§ **Task instructions**
Retype the lines below exactly, from the one that contains "R5: 16 (N_4, N_16) -> none" through the last, and leave every picture out.

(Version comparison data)
#####

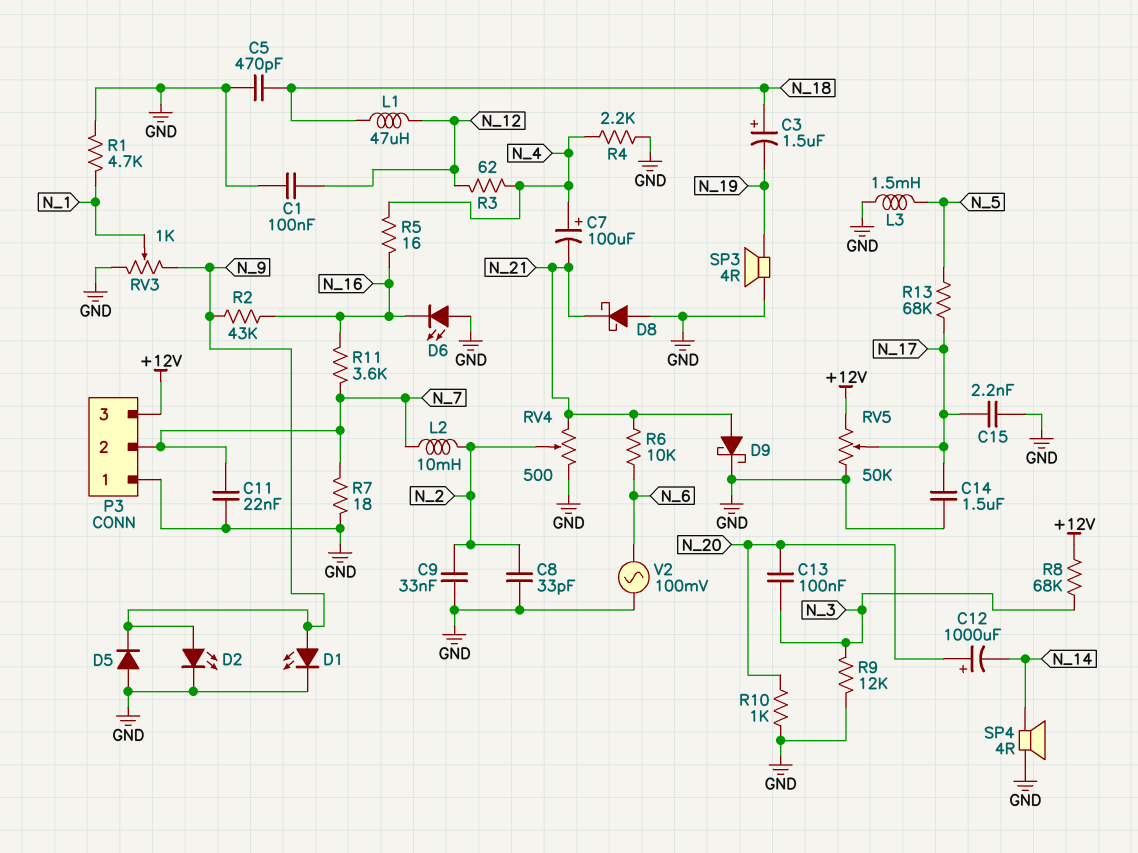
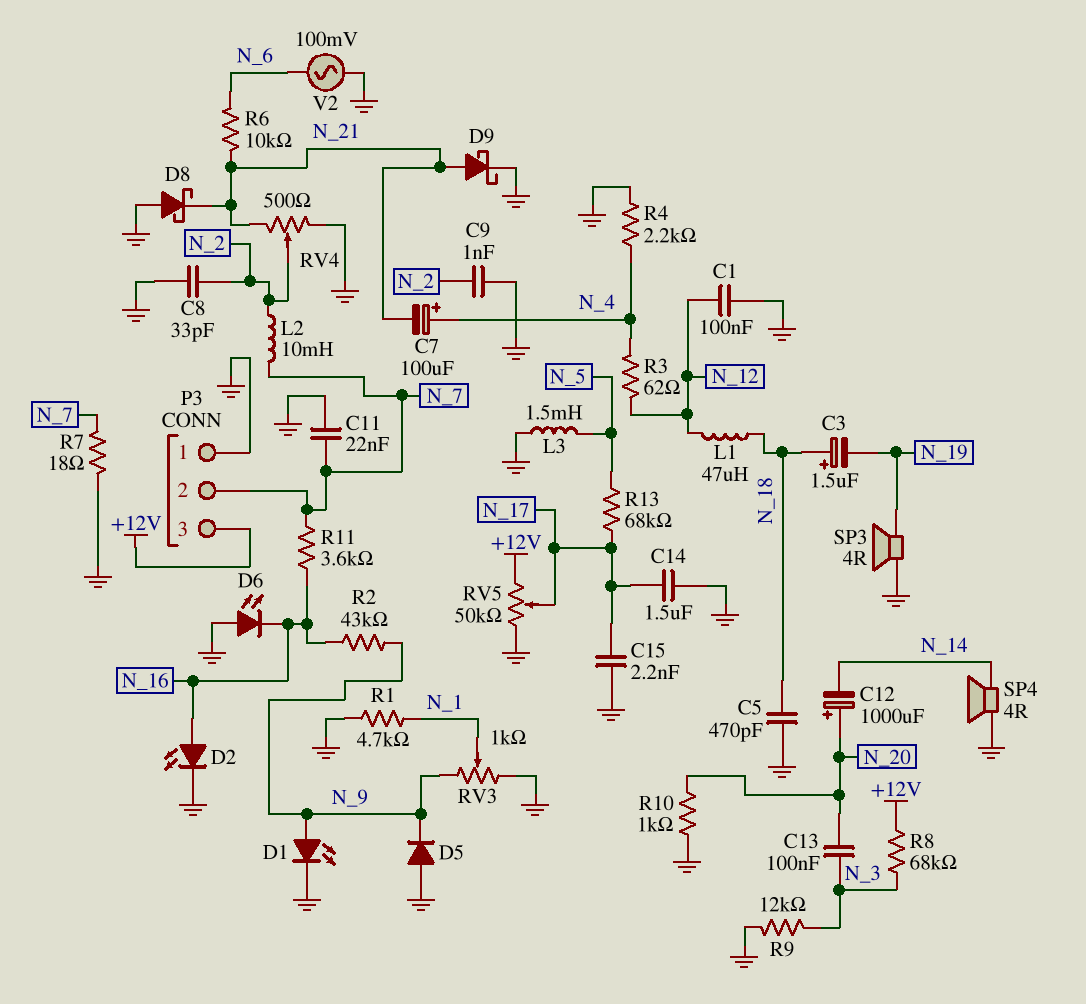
C9: 33nF (GND, N_2) -> 1nF (GND, N_2)
D2: LED (A N_9, K GND) -> LED (A N_16, K GND)
R5: 16 (N_4, N_16) -> none

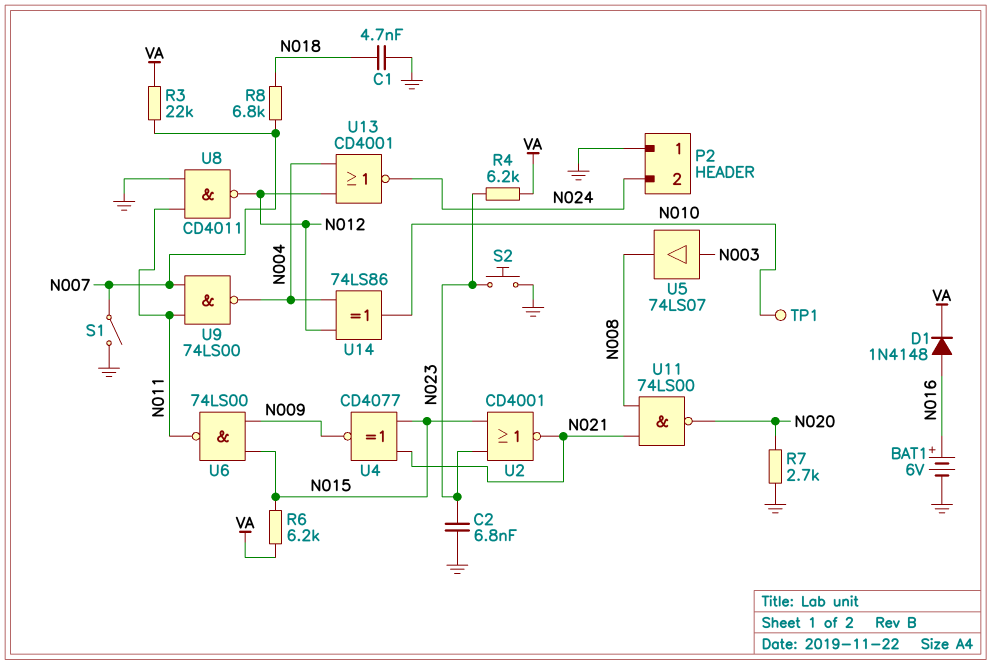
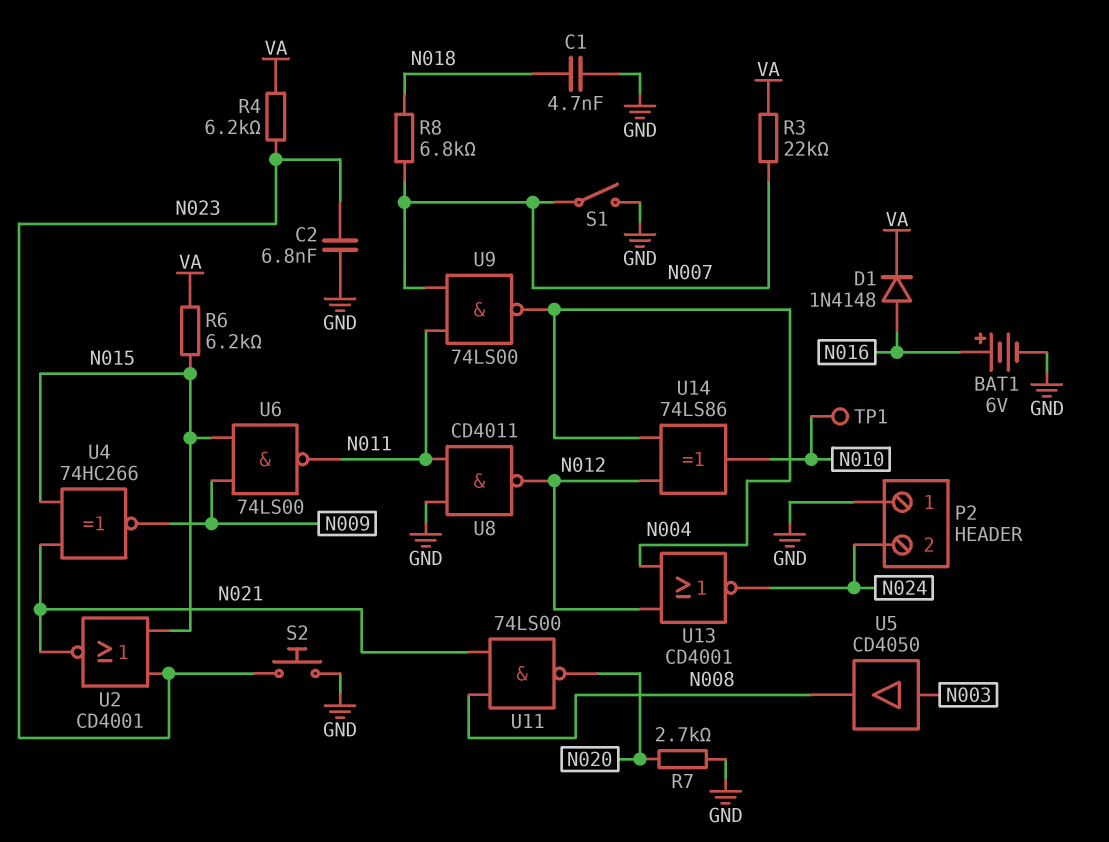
U4: XNOR CD4077 (in N015, in N021, out N009) -> XNOR 74HC266 (in N015, in N021, out N009)
U5: buffer 74LS07 (in N003, out N008) -> buffer CD4050 (in N003, out N008)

#####

§ **Answer for the task**
R5: 16 (N_4, N_16) -> none

U4: XNOR CD4077 (in N015, in N021, out N009) -> XNOR 74HC266 (in N015, in N021, out N009)
U5: buffer 74LS07 (in N003, out N008) -> buffer CD4050 (in N003, out N008)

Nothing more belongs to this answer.